_Exercise aim_. Repeat every entry exactly. Pictures stay out.

_Building change records_.
════

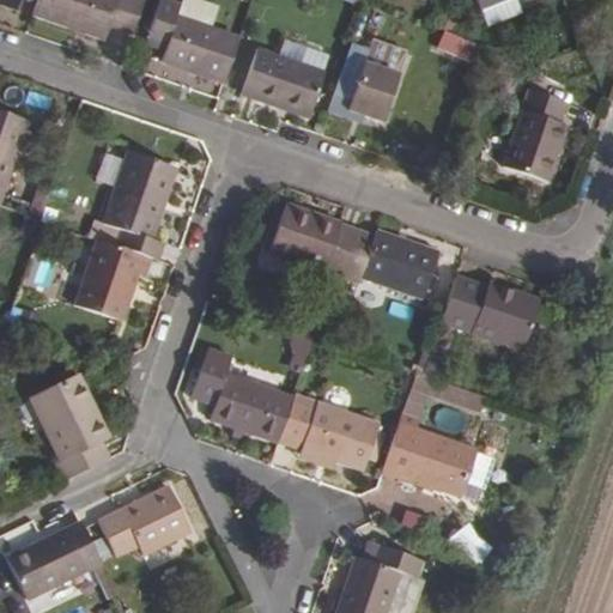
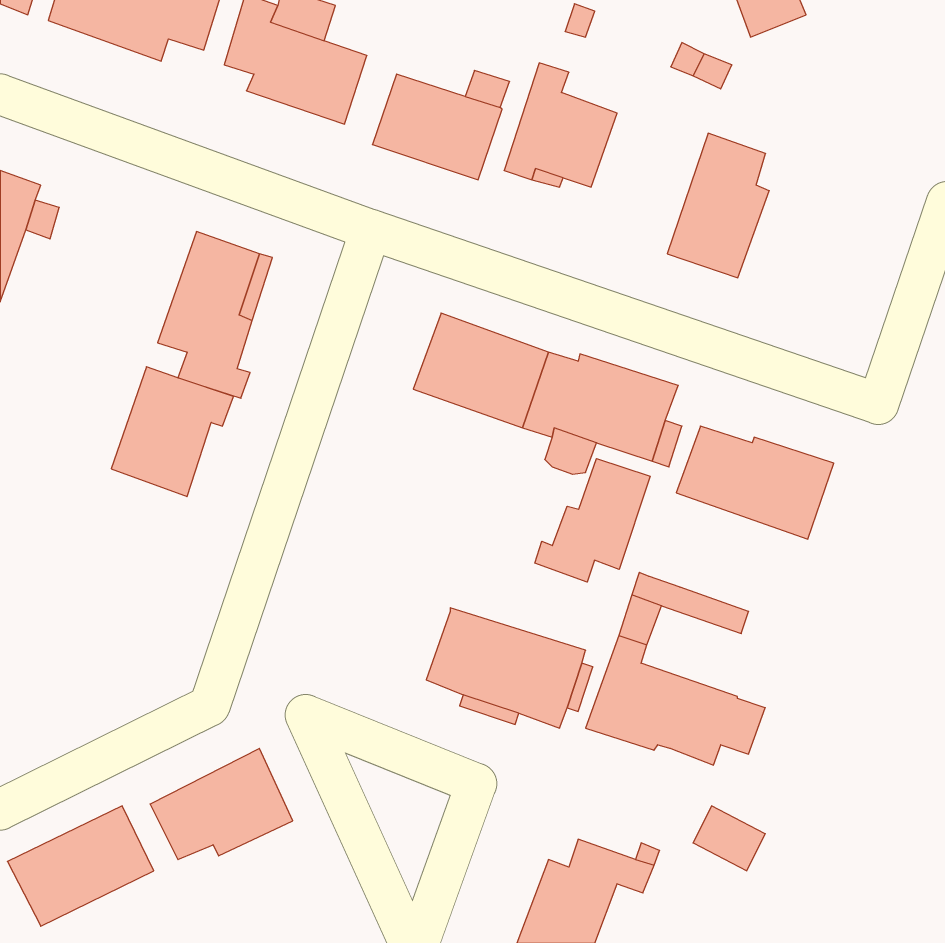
building: [503,87,569,181] -> [667,133,769,278]
building: none -> [535,459,650,582]
building: [192,347,292,439] -> none
building: [31,372,109,478] -> none

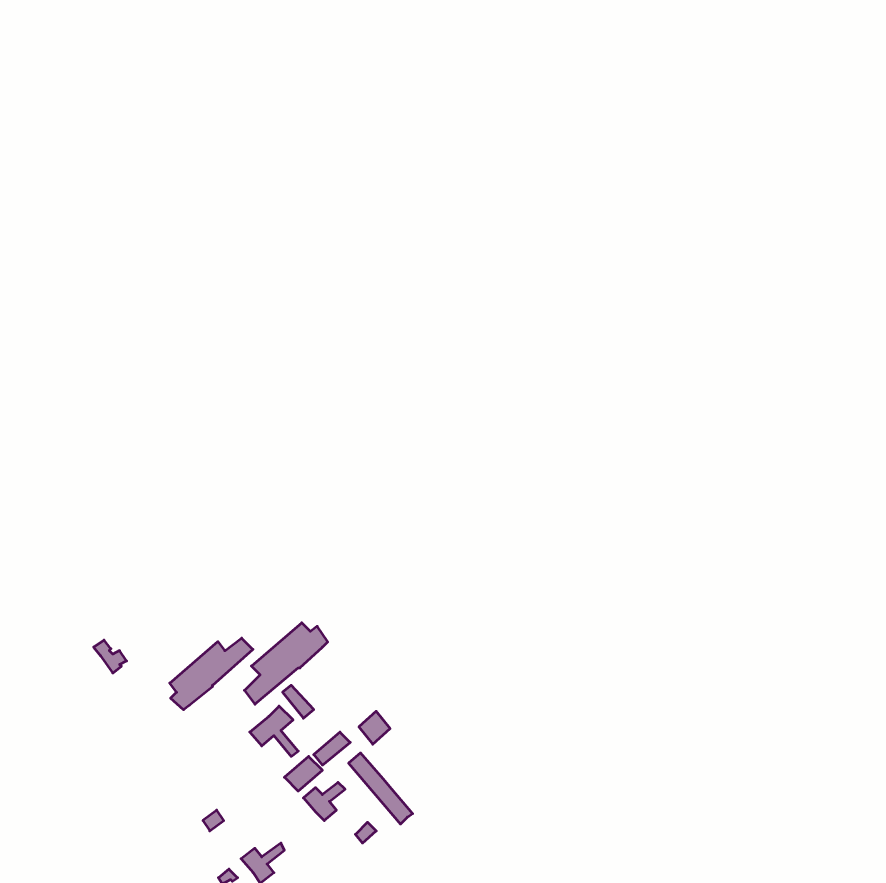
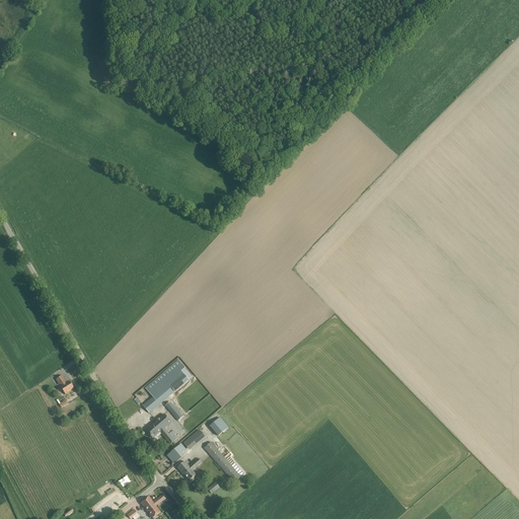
building: [170,638,253,710] -> none

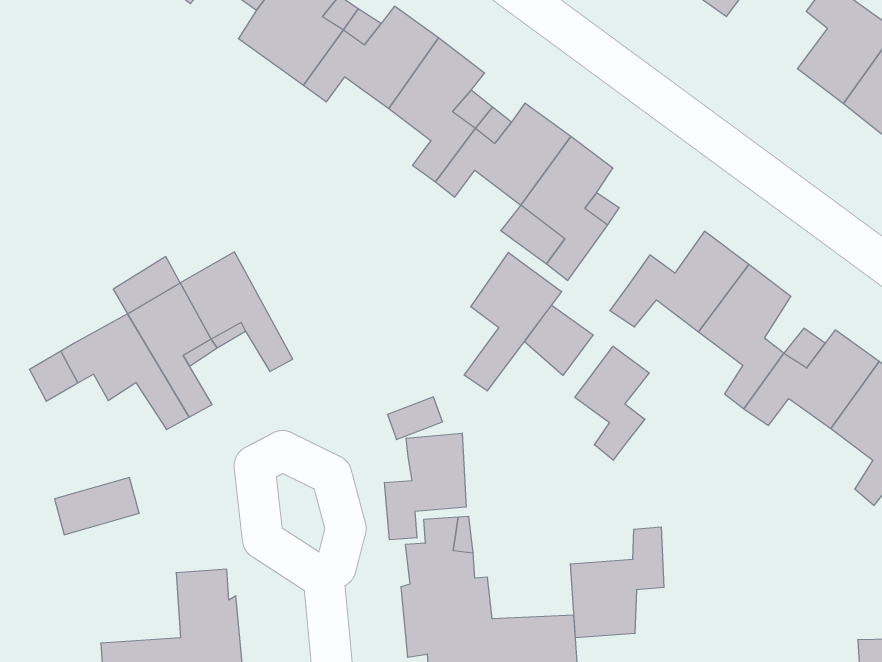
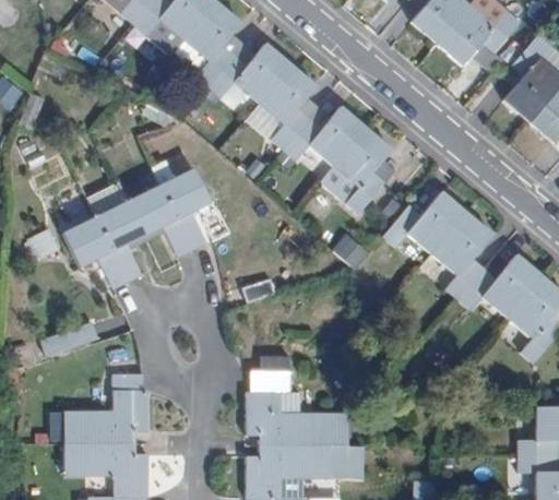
building: none -> [152,163,209,251]
building: [464,252,562,391] -> none
building: [575,346,649,460] -> none
building: [385,433,466,540] -> none
building: [570,527,664,638] -> none

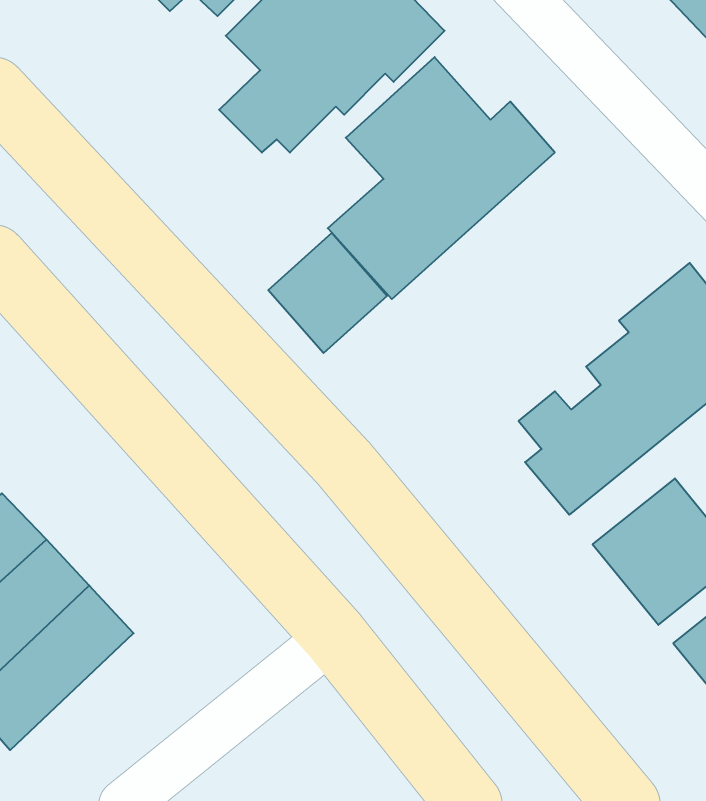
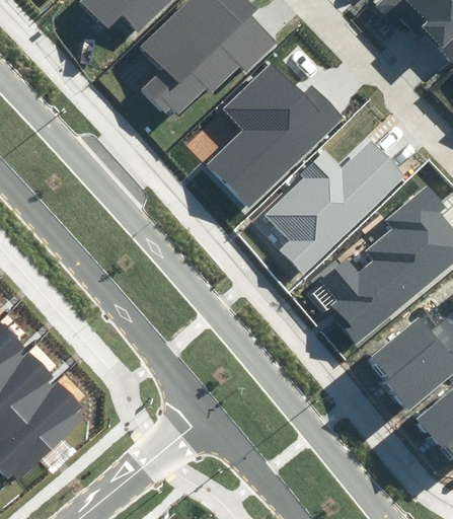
building: none -> [262,140,405,276]
building: [268,233,387,353] -> none

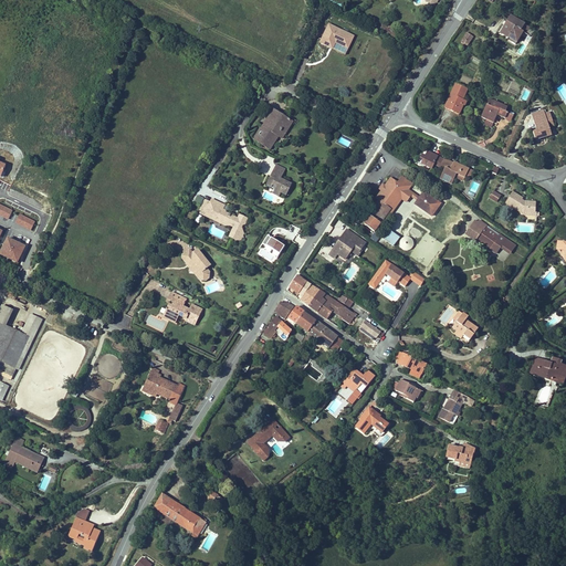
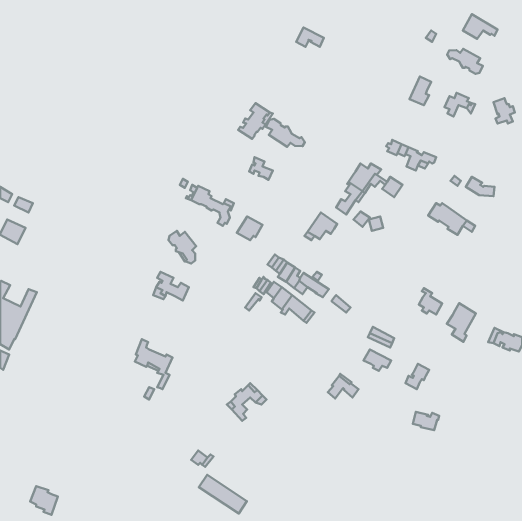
building: none -> [447,49,483,74]
building: none -> [266,119,305,147]
building: [368,261,410,287] -> none
building: none -> [447,303,476,342]
building: [339,369,373,401] -> none
building: [4,434,45,470] -> none
building: [154,493,206,535] -> [199,475,247,514]
building: [69,517,98,548] -> [30,486,58,515]

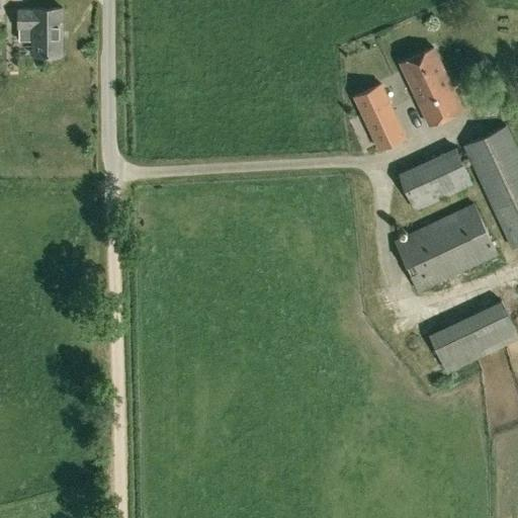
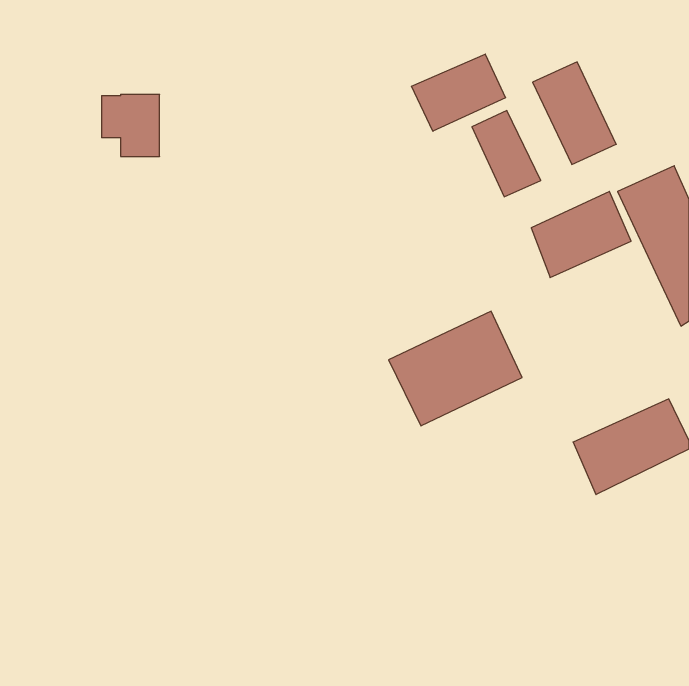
building: [18,9,62,56] -> [102,94,160,156]
building: none -> [412,54,505,131]
building: [396,204,496,290] -> [389,311,522,426]

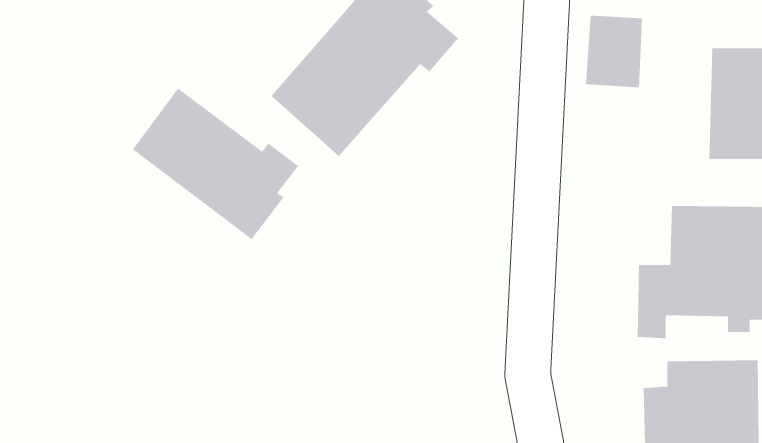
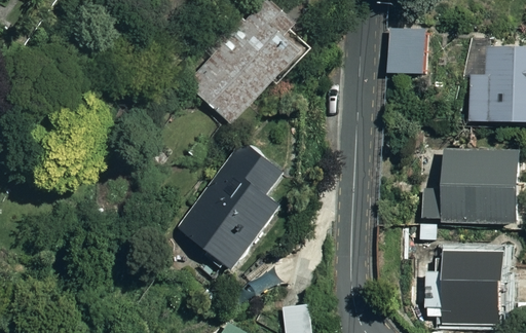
building: [132,88,299,240] -> none
building: none -> [177,139,299,269]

════

_Output of the exercise_.
building: [503,87,569,181] -> [667,133,769,278]
building: none -> [535,459,650,582]
building: [192,347,292,439] -> none
building: [31,372,109,478] -> none

building: [170,638,253,710] -> none

building: none -> [152,163,209,251]
building: [464,252,562,391] -> none
building: [575,346,649,460] -> none
building: [385,433,466,540] -> none
building: [570,527,664,638] -> none

building: none -> [262,140,405,276]
building: [268,233,387,353] -> none

building: none -> [447,49,483,74]
building: none -> [266,119,305,147]
building: [368,261,410,287] -> none
building: none -> [447,303,476,342]
building: [339,369,373,401] -> none
building: [4,434,45,470] -> none
building: [154,493,206,535] -> [199,475,247,514]
building: [69,517,98,548] -> [30,486,58,515]

building: [18,9,62,56] -> [102,94,160,156]
building: none -> [412,54,505,131]
building: [396,204,496,290] -> [389,311,522,426]

building: [132,88,299,240] -> none
building: none -> [177,139,299,269]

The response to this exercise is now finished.